- _PROBLEM DETAILS_
Your copy should hold only the lines from the one containing "R2: none -> 240 (CNT, OPTO)" through the final line of the entries, exactly as written, with no pictures.
══════
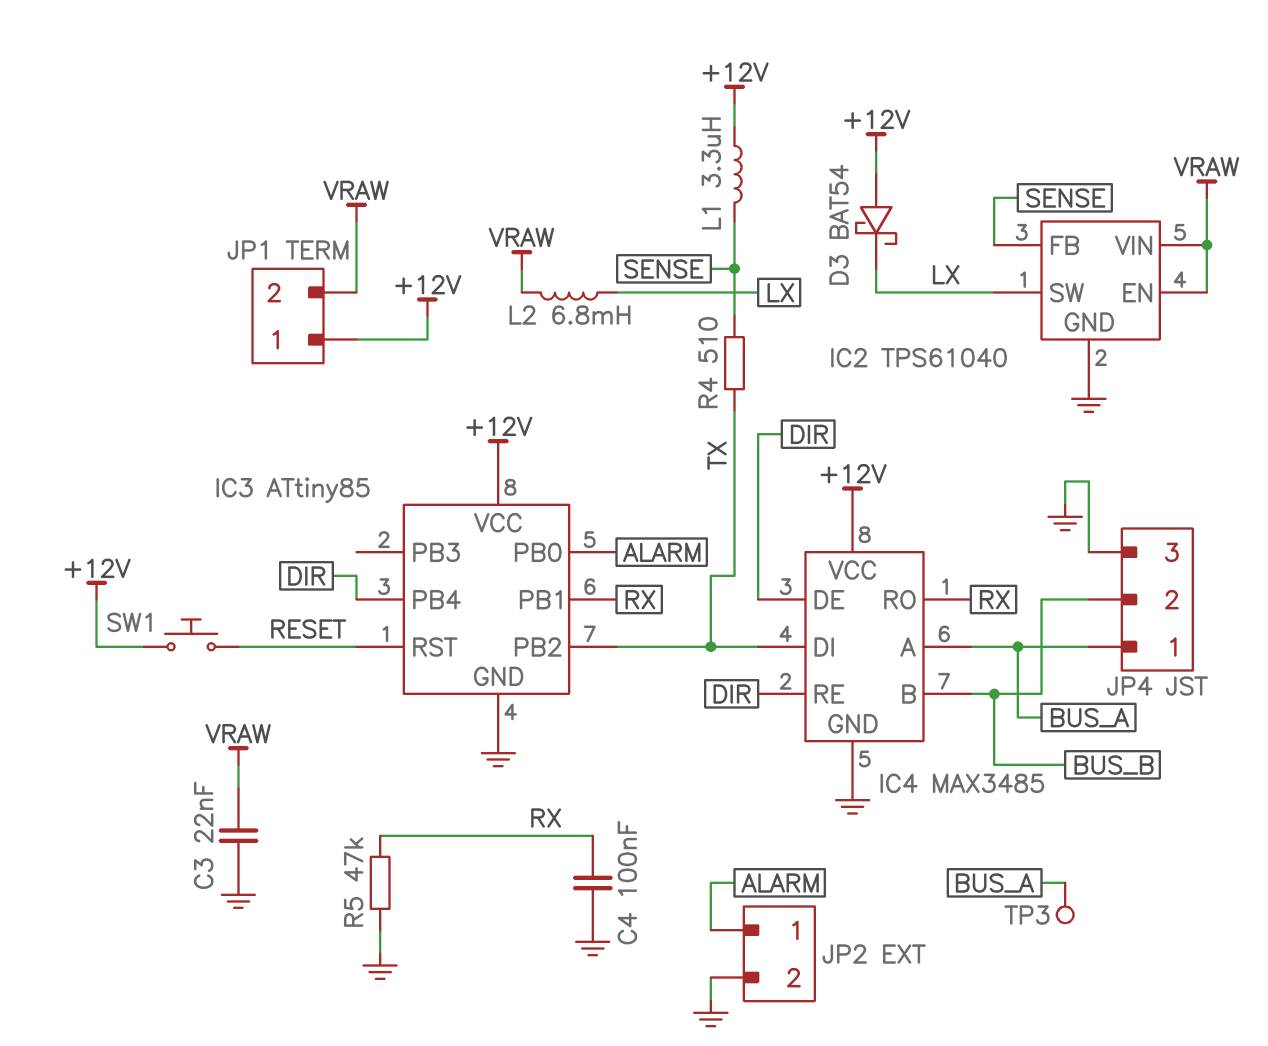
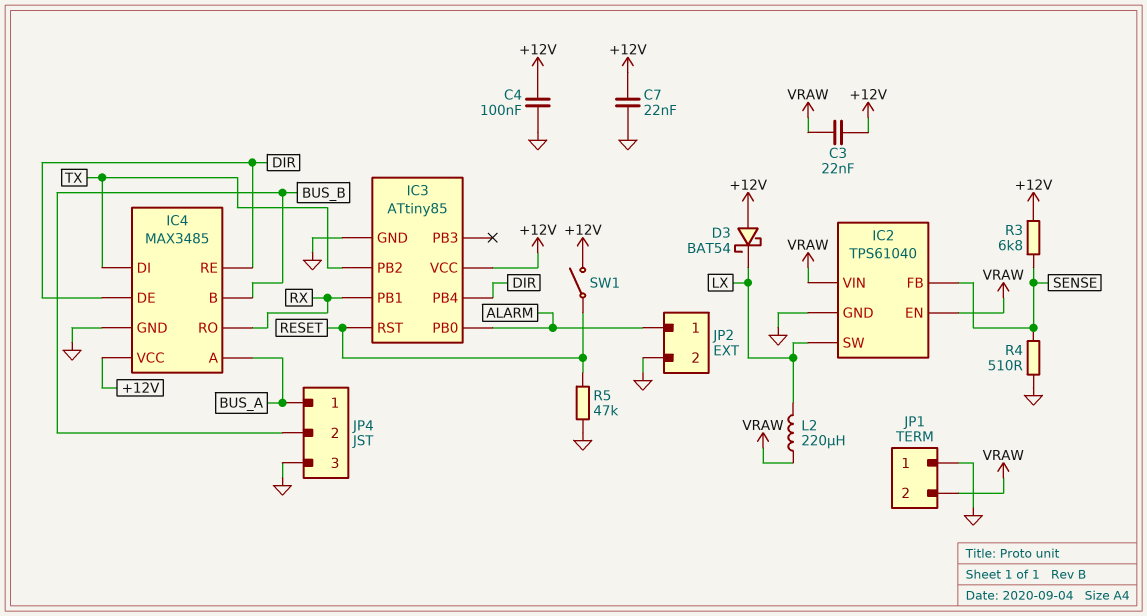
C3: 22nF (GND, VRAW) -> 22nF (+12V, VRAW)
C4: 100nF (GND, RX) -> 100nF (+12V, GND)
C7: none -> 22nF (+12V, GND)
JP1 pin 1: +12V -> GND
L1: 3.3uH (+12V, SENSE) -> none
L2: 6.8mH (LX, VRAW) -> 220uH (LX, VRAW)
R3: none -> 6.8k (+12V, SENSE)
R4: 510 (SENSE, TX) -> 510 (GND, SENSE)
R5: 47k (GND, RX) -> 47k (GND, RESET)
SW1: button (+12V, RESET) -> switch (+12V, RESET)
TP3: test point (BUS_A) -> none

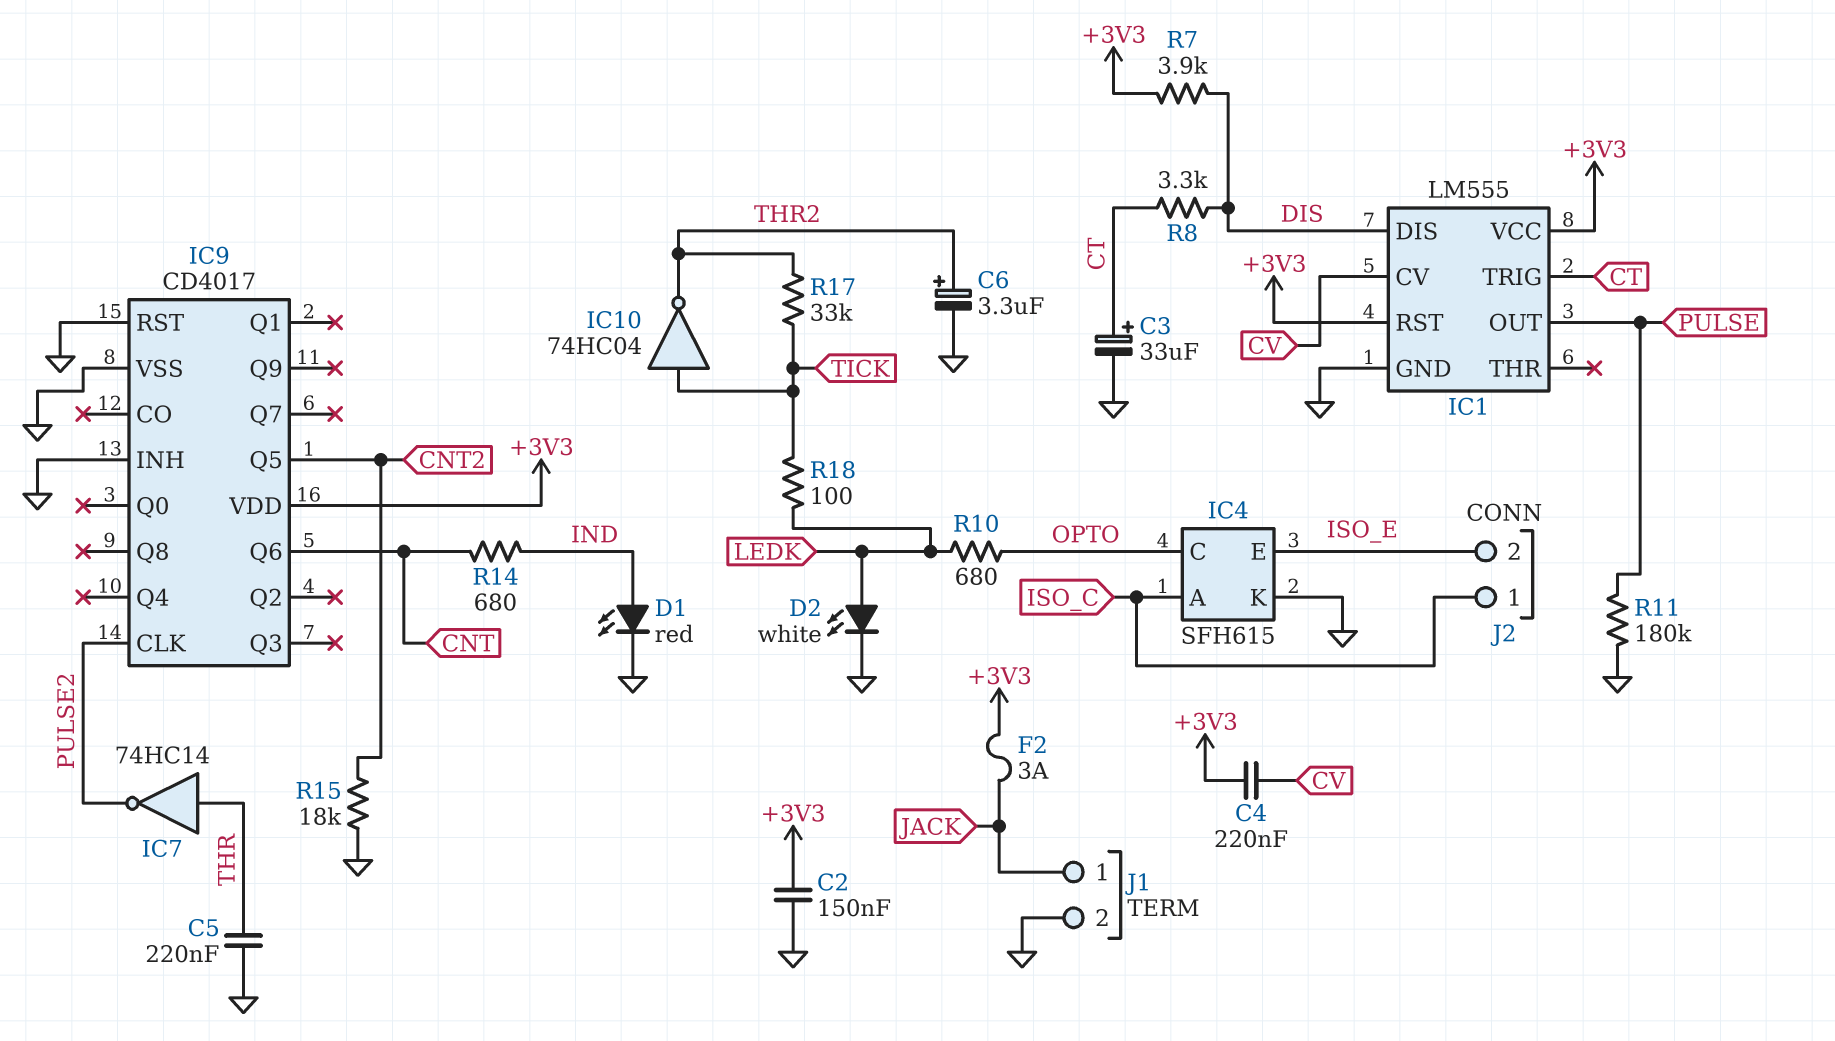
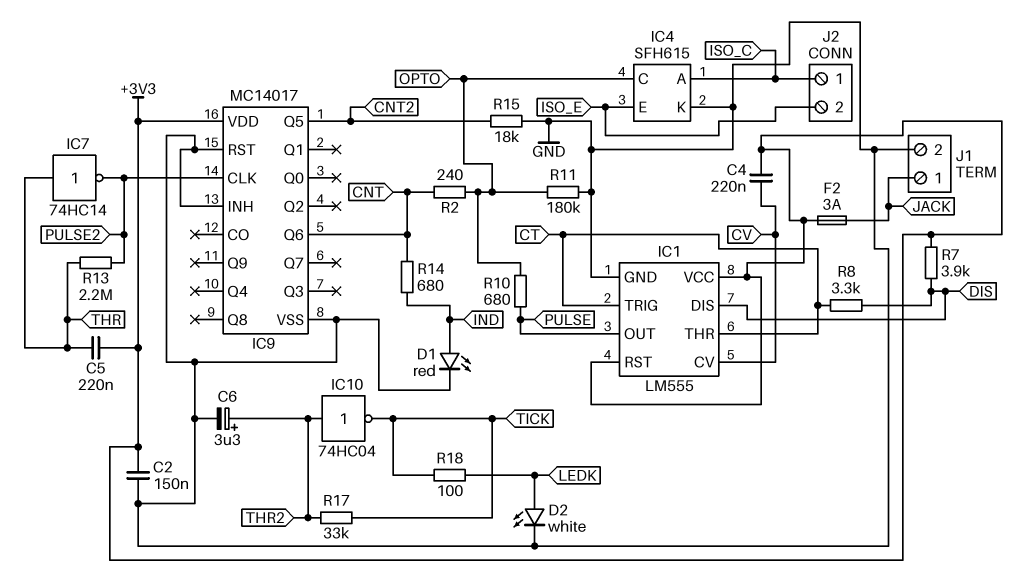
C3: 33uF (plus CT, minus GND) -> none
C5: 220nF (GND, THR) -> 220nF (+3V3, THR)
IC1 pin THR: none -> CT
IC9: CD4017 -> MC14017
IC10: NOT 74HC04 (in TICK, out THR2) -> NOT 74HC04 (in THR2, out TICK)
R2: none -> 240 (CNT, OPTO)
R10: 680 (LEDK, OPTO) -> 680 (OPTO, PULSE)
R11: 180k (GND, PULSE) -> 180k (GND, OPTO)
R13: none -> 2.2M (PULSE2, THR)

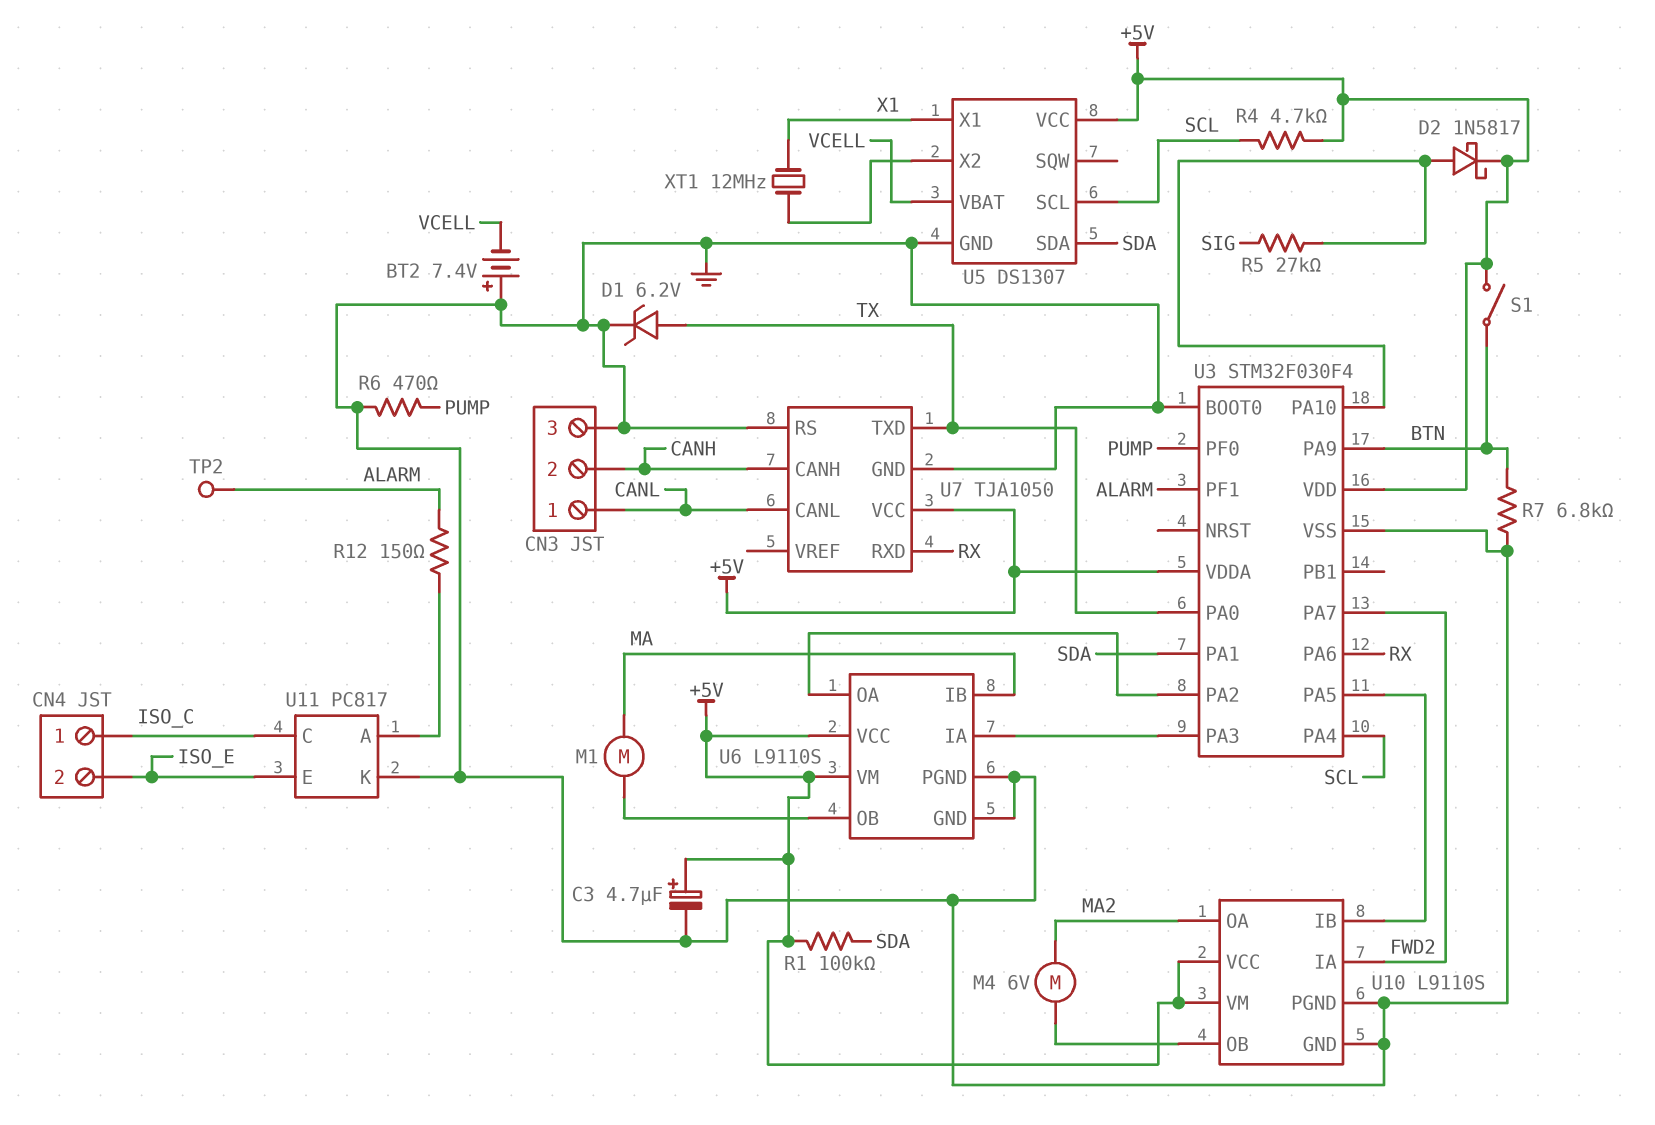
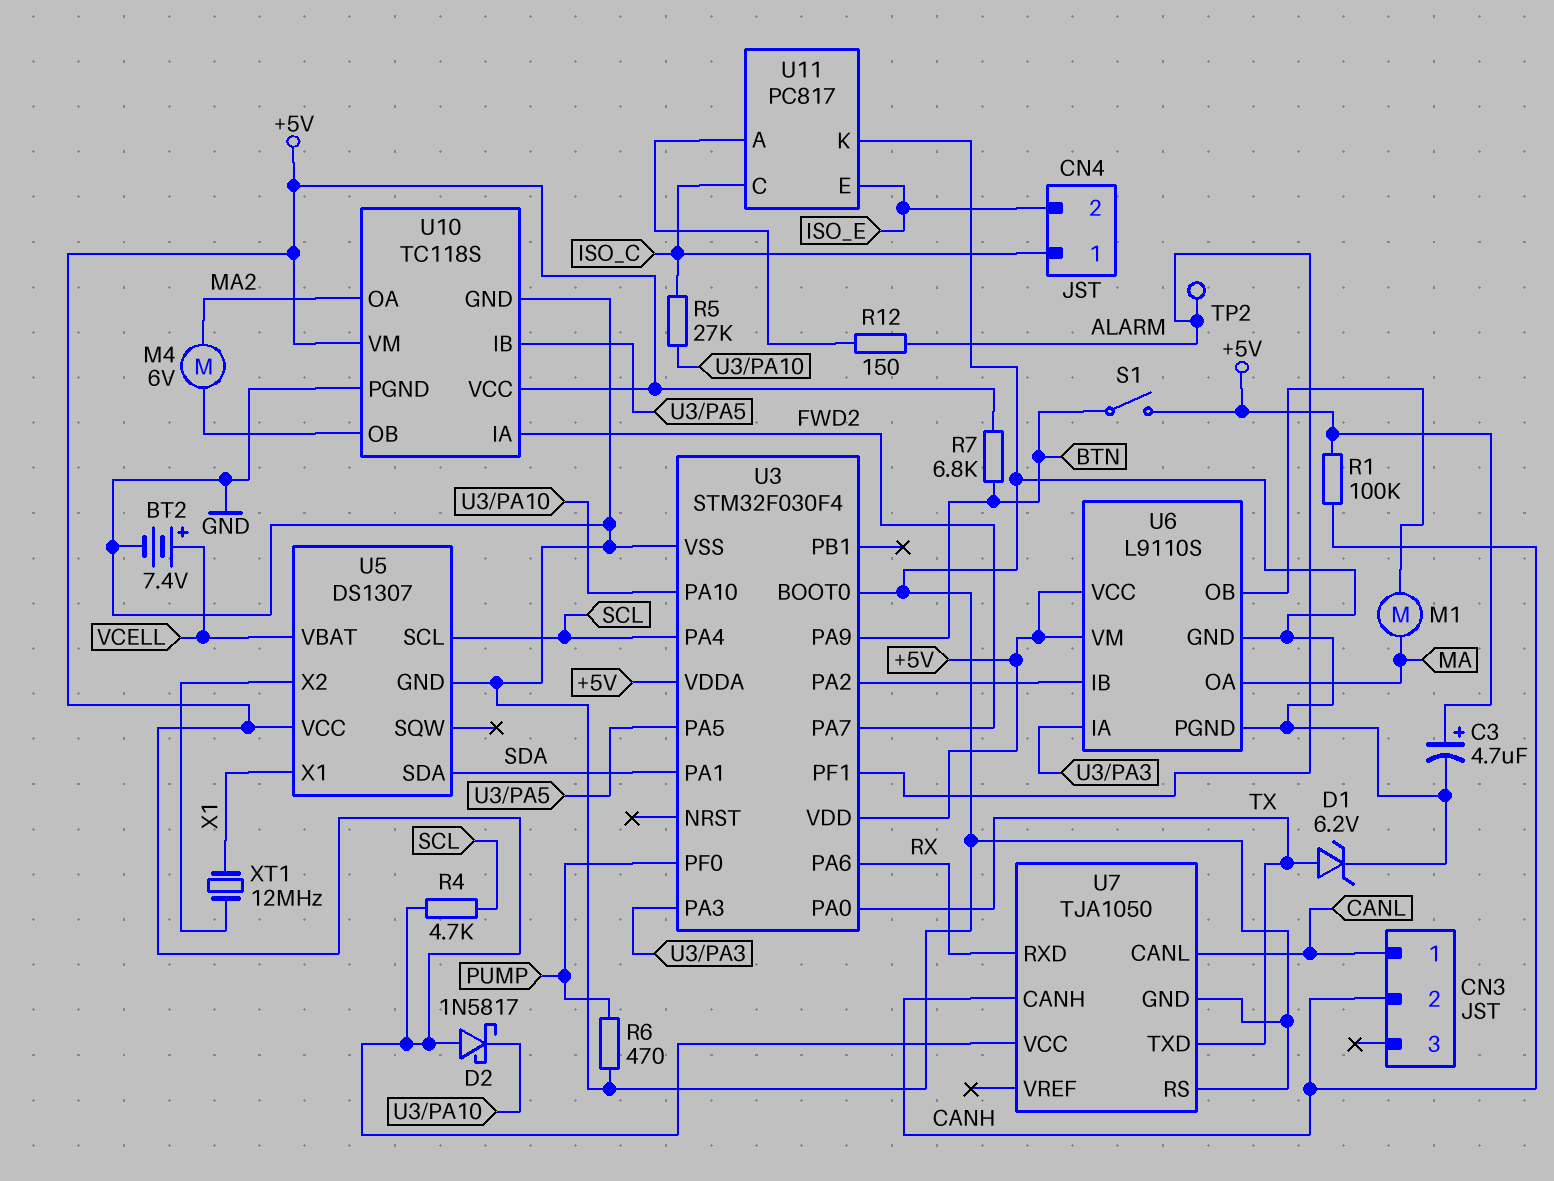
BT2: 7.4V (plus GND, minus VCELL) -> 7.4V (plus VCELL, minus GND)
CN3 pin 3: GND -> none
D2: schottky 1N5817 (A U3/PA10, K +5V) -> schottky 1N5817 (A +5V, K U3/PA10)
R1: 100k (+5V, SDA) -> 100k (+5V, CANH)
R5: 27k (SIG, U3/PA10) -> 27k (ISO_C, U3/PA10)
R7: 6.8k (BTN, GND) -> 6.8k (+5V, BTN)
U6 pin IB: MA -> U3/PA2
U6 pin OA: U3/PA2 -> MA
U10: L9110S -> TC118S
══════
- _ANSWER TO THE EXERCISE_
R2: none -> 240 (CNT, OPTO)
R10: 680 (LEDK, OPTO) -> 680 (OPTO, PULSE)
R11: 180k (GND, PULSE) -> 180k (GND, OPTO)
R13: none -> 2.2M (PULSE2, THR)

BT2: 7.4V (plus GND, minus VCELL) -> 7.4V (plus VCELL, minus GND)
CN3 pin 3: GND -> none
D2: schottky 1N5817 (A U3/PA10, K +5V) -> schottky 1N5817 (A +5V, K U3/PA10)
R1: 100k (+5V, SDA) -> 100k (+5V, CANH)
R5: 27k (SIG, U3/PA10) -> 27k (ISO_C, U3/PA10)
R7: 6.8k (BTN, GND) -> 6.8k (+5V, BTN)
U6 pin IB: MA -> U3/PA2
U6 pin OA: U3/PA2 -> MA
U10: L9110S -> TC118S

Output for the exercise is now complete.